> Exercise input
********

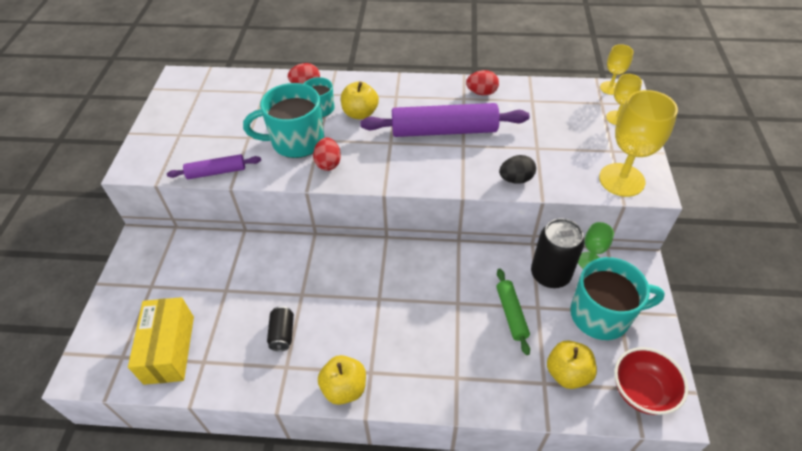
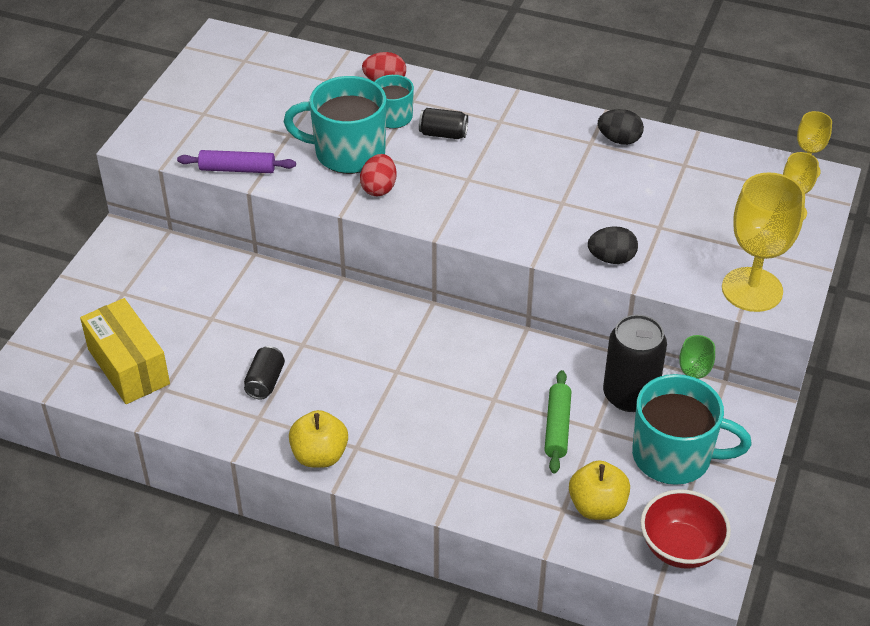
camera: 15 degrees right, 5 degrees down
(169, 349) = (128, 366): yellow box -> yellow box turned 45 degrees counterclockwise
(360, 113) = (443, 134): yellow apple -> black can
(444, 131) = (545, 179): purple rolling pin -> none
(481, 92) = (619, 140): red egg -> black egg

********

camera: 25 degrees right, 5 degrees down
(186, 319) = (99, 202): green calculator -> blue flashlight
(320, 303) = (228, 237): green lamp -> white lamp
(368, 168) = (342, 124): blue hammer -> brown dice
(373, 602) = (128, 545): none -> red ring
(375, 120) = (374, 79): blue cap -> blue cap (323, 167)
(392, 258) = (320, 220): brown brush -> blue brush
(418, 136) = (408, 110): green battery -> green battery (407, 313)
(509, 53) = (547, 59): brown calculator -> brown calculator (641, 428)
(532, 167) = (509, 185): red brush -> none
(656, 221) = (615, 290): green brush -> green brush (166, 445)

********

> Goal of the exercise
Take the stretch of lines above from the one containing "camera: 15 degrees right, 5 degrees down" through the one containing "(481, 92) = (619, 140): red egg -> black egg" and repeat it exactly, adding no other line.

> Exercise solution
camera: 15 degrees right, 5 degrees down
(169, 349) = (128, 366): yellow box -> yellow box turned 45 degrees counterclockwise
(360, 113) = (443, 134): yellow apple -> black can
(444, 131) = (545, 179): purple rolling pin -> none
(481, 92) = (619, 140): red egg -> black egg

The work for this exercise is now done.